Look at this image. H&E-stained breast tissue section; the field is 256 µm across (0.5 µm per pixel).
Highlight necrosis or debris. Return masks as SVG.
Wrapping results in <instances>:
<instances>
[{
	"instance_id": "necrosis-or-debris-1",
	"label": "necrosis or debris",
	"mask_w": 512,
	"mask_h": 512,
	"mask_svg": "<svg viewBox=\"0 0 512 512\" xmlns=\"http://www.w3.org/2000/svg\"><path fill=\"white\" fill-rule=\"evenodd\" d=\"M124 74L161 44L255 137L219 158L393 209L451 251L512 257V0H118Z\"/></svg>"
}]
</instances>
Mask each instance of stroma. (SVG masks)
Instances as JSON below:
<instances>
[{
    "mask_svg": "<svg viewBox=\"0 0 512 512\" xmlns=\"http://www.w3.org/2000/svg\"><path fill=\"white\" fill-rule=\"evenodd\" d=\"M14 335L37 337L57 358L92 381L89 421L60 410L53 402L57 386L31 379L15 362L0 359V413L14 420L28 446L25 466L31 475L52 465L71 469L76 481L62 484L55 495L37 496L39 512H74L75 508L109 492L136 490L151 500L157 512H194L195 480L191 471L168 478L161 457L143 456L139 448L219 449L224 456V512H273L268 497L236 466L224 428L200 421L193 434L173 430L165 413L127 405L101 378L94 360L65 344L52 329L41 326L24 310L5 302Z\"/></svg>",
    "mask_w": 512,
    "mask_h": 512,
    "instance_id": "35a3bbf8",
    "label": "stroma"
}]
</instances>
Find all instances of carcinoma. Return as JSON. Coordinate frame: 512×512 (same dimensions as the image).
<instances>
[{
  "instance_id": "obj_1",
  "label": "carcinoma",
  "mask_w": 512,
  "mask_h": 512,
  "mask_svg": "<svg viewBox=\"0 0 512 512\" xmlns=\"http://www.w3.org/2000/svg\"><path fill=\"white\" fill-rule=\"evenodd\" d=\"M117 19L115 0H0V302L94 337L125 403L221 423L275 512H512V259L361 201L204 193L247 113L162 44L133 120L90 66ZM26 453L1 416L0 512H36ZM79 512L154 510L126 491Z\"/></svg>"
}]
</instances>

* **Job**
Please copy out each record, character for character.

* **Final result**
Look at this image. H&E-stained breast tissue section; the field is 256 µm across (0.5 µm per pixel).
Highlight necrosis or debris. Return masks as SVG.
Wrapping results in <instances>:
<instances>
[{
	"instance_id": "necrosis-or-debris-1",
	"label": "necrosis or debris",
	"mask_w": 512,
	"mask_h": 512,
	"mask_svg": "<svg viewBox=\"0 0 512 512\" xmlns=\"http://www.w3.org/2000/svg\"><path fill=\"white\" fill-rule=\"evenodd\" d=\"M124 74L161 44L255 137L219 158L393 209L451 251L512 257V0H118Z\"/></svg>"
}]
</instances>
Mask each instance of stroma. (SVG masks)
Instances as JSON below:
<instances>
[{
    "mask_svg": "<svg viewBox=\"0 0 512 512\" xmlns=\"http://www.w3.org/2000/svg\"><path fill=\"white\" fill-rule=\"evenodd\" d=\"M14 335L37 337L57 358L92 381L89 421L60 410L53 402L57 386L31 379L15 362L0 359V413L14 420L28 446L25 466L31 475L52 465L71 469L76 481L62 484L55 495L37 496L39 512H74L75 508L109 492L136 490L151 500L157 512H194L195 480L191 471L168 478L161 457L143 456L139 448L219 449L224 456V512H273L268 497L236 466L224 428L200 421L193 434L173 430L165 413L127 405L101 378L94 360L65 344L52 329L41 326L24 310L5 302Z\"/></svg>",
    "mask_w": 512,
    "mask_h": 512,
    "instance_id": "35a3bbf8",
    "label": "stroma"
}]
</instances>
Find all instances of carcinoma. Return as JSON. Coordinate frame: 512×512 (same dimensions as the image).
<instances>
[{
  "instance_id": "obj_1",
  "label": "carcinoma",
  "mask_w": 512,
  "mask_h": 512,
  "mask_svg": "<svg viewBox=\"0 0 512 512\" xmlns=\"http://www.w3.org/2000/svg\"><path fill=\"white\" fill-rule=\"evenodd\" d=\"M117 19L115 0H0V302L94 337L125 403L221 423L275 512H512V259L361 201L204 193L247 113L162 44L133 120L90 66ZM26 453L1 416L0 512H36ZM79 512L154 510L126 491Z\"/></svg>"
}]
</instances>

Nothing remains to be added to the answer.